== DATA FOR REVIEW ==
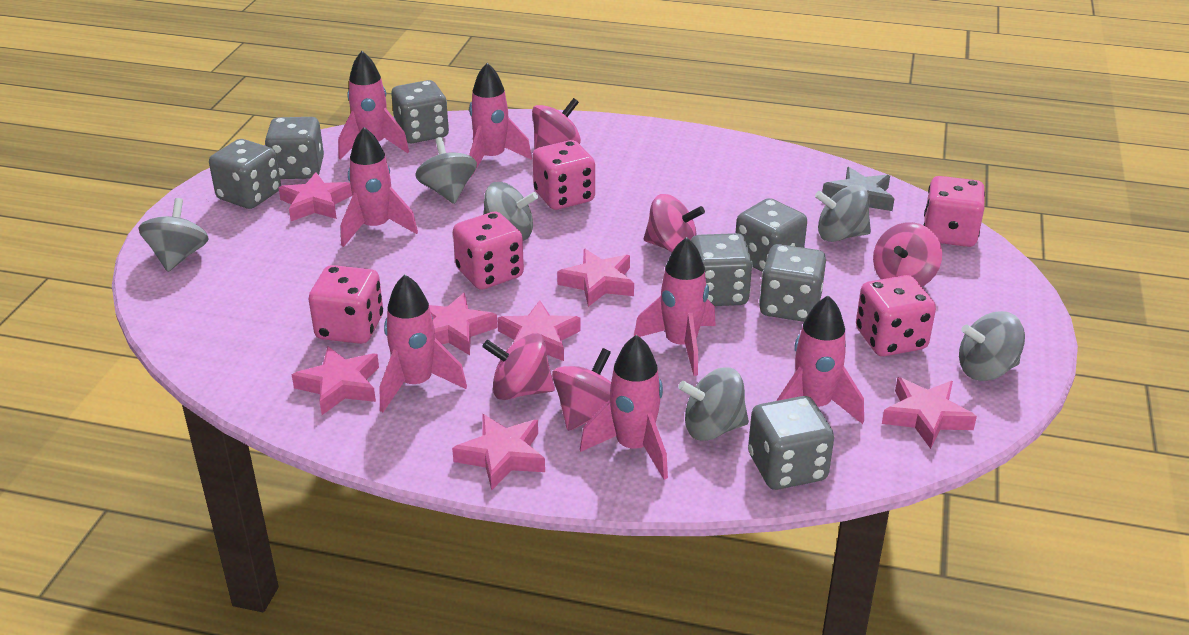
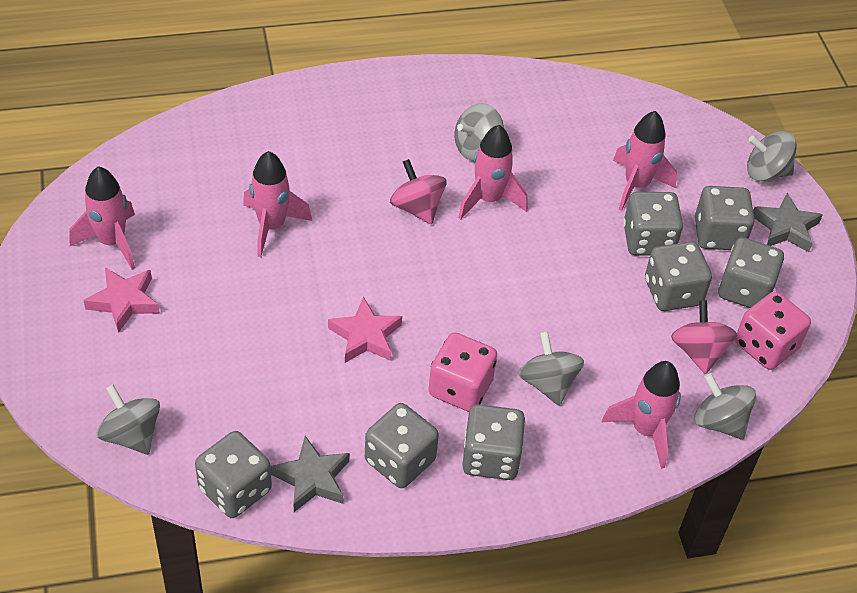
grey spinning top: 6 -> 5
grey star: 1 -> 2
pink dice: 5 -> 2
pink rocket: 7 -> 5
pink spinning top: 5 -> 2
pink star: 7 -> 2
===
== DATA FOR REVIEW ==
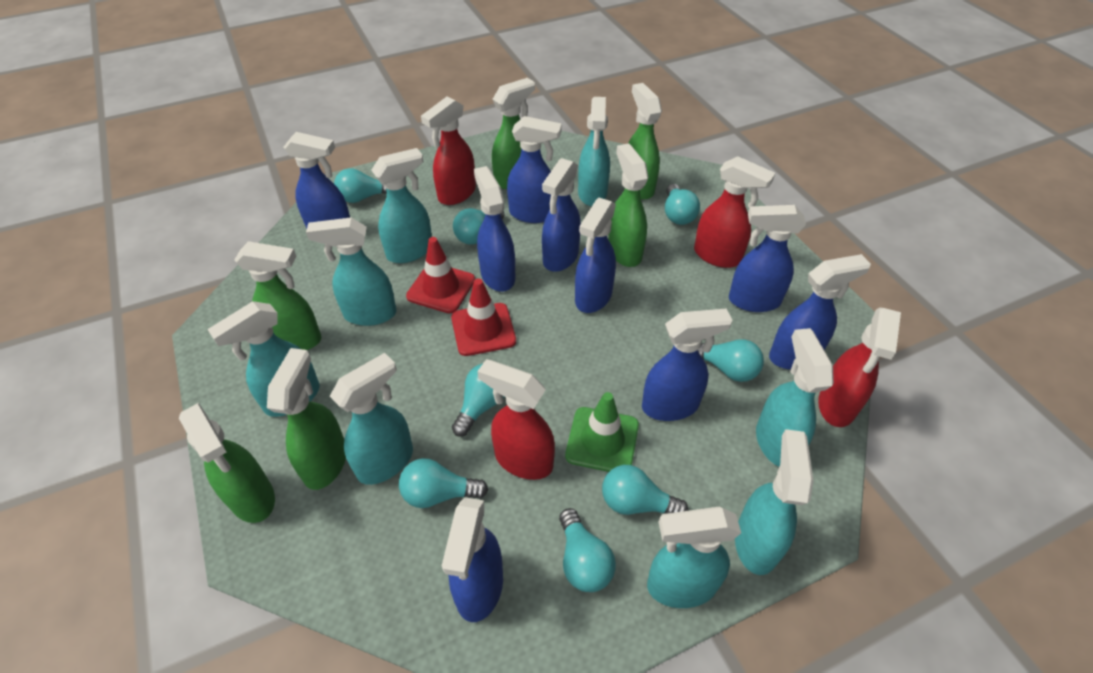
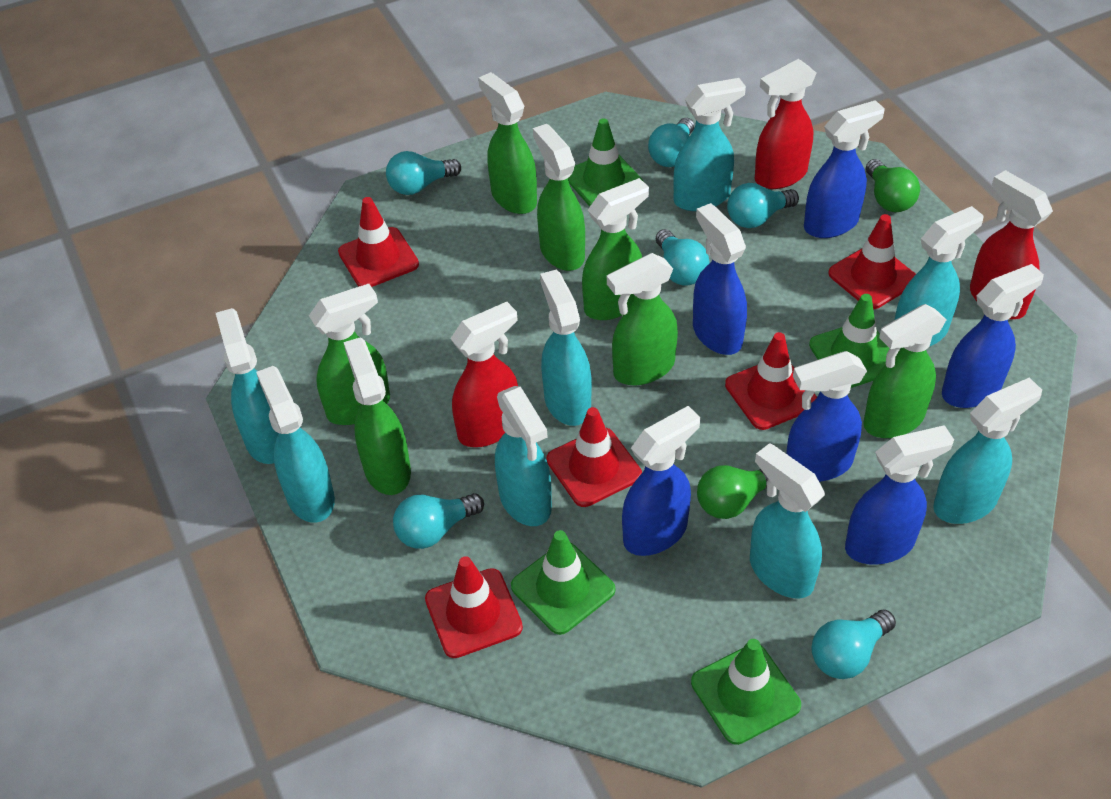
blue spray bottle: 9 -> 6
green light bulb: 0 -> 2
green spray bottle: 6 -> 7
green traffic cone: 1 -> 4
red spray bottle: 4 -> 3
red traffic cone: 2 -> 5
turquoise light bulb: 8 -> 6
===
== DATA FOR REVIEW ==
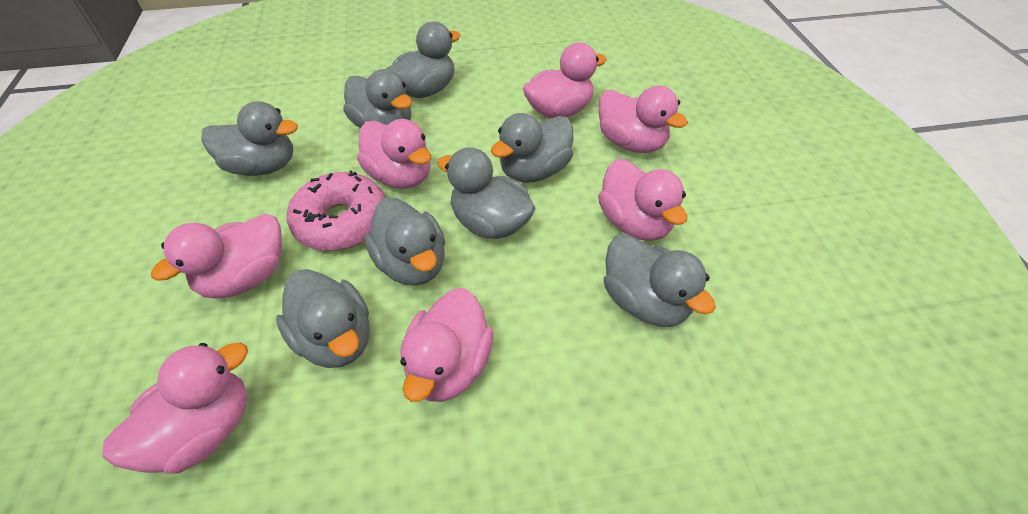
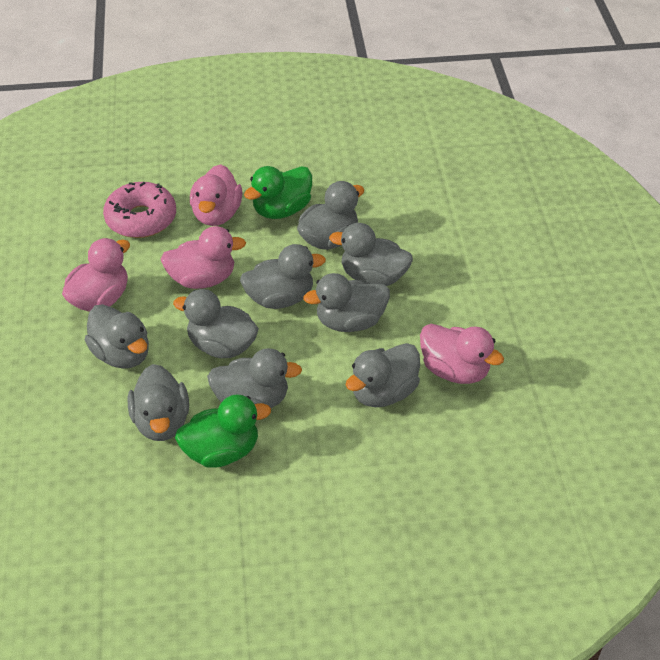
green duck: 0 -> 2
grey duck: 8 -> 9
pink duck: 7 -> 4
===
• **WORK TO COMPLETE**: Would you please repeat exactly the lines above, starting at the line with "grey star: 1 -> 2" and stopping at the line with "pink star: 7 -> 2", both included?

• **REPLY TO THE EXERCISE**:
grey star: 1 -> 2
pink dice: 5 -> 2
pink rocket: 7 -> 5
pink spinning top: 5 -> 2
pink star: 7 -> 2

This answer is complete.